Provided records |
******
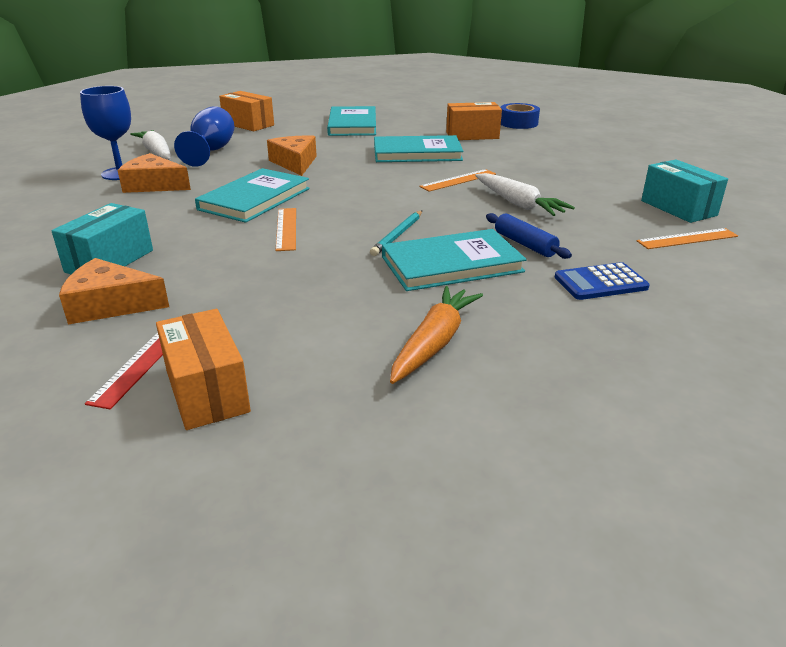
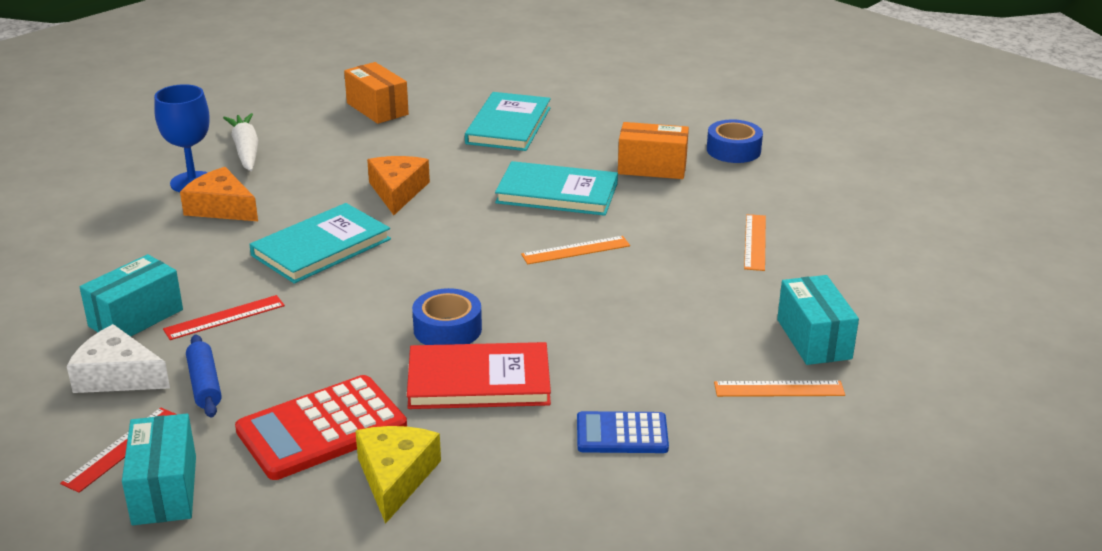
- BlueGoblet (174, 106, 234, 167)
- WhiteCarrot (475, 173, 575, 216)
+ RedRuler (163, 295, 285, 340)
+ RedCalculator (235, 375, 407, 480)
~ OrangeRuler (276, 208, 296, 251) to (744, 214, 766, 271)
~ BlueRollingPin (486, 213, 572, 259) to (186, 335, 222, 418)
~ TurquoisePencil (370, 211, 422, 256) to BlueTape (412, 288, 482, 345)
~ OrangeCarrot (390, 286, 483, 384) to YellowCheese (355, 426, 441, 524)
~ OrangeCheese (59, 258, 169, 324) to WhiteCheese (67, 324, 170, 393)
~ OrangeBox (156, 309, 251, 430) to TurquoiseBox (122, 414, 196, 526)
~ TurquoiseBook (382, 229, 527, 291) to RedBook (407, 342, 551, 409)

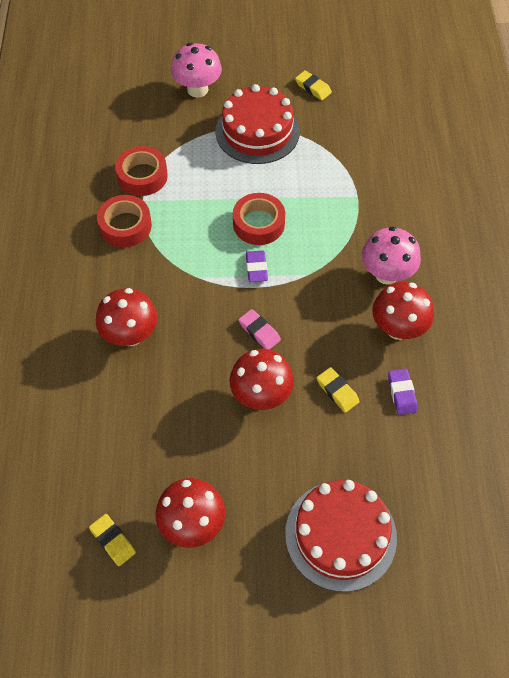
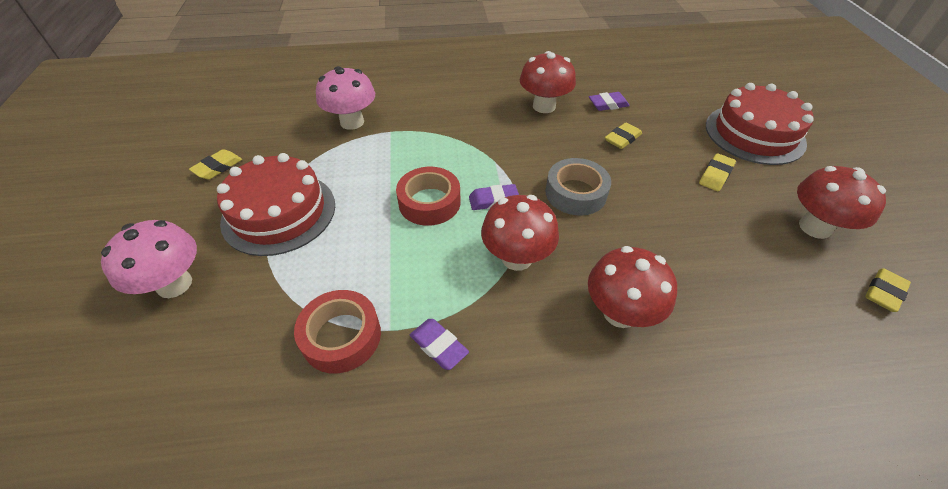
+ YellowEraser (699, 153, 736, 191)
~ RedMushroom (229, 349, 294, 410) to (481, 195, 559, 271)
~ PinkMushroom (362, 226, 421, 285) to (316, 66, 375, 130)
~ RedTape (97, 195, 152, 247) to PurpleEraser (410, 319, 469, 370)
~ PinkEraser (239, 309, 281, 350) to GreyTape (545, 158, 611, 215)

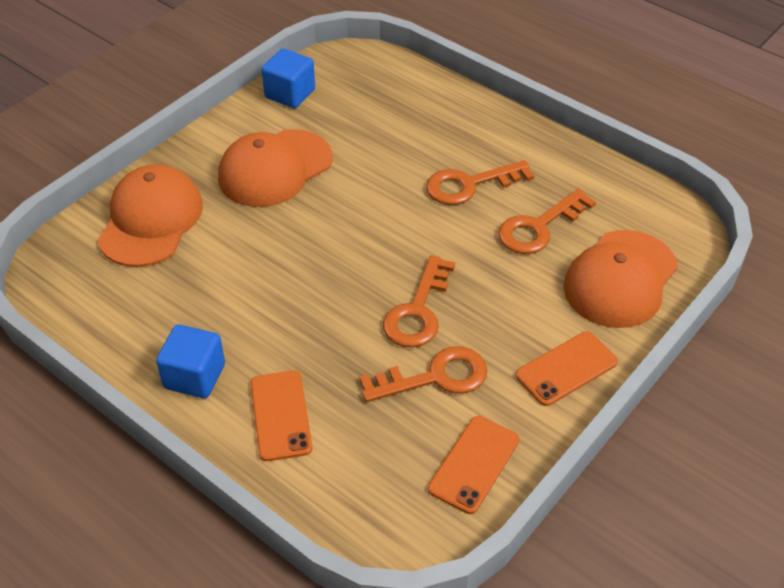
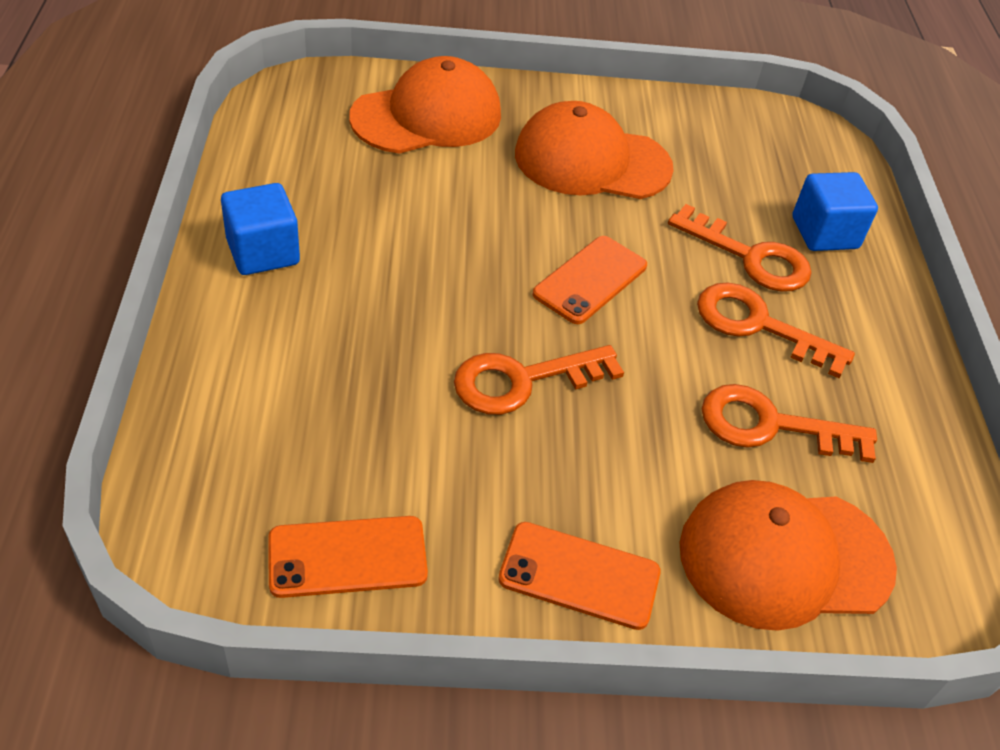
~ OrangePhone (250, 371, 313, 461) to (533, 236, 647, 324)
~ BlueCube (262, 49, 315, 108) to (792, 172, 878, 251)
~ OrangeKey (359, 346, 487, 402) to (668, 204, 811, 292)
******
Assignment | Lines before the one containing "172, 878, 251)" are left out. Repeat that line and all lines after it in the records above exactly.

Output |
~ BlueCube (262, 49, 315, 108) to (792, 172, 878, 251)
~ OrangeKey (359, 346, 487, 402) to (668, 204, 811, 292)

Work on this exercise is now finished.